What you have to do =
Please work out the number of lines in the following material that include "rolling", and reply with only that number.

Data block =
****************
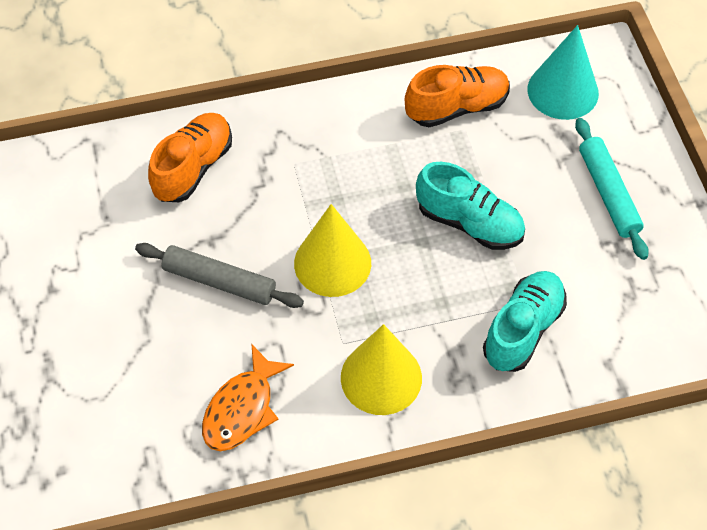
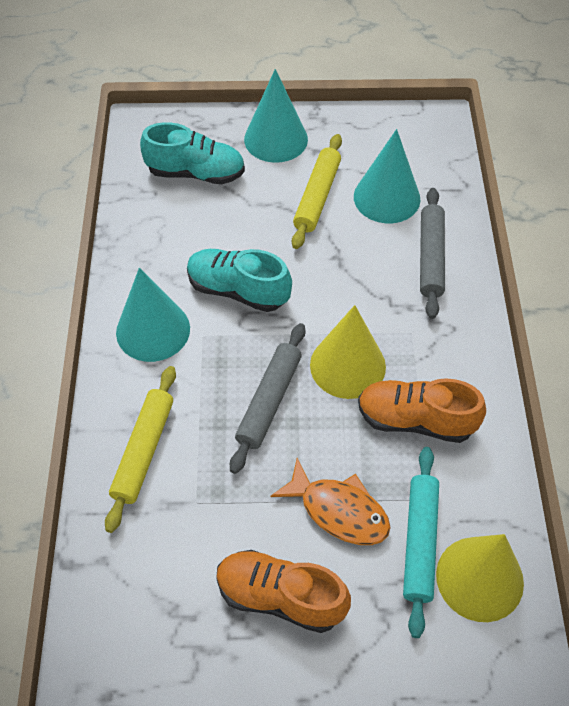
grey rolling pin: 1 -> 2
turquoise cone: 1 -> 3
yellow rolling pin: 0 -> 2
****************
Reply =
2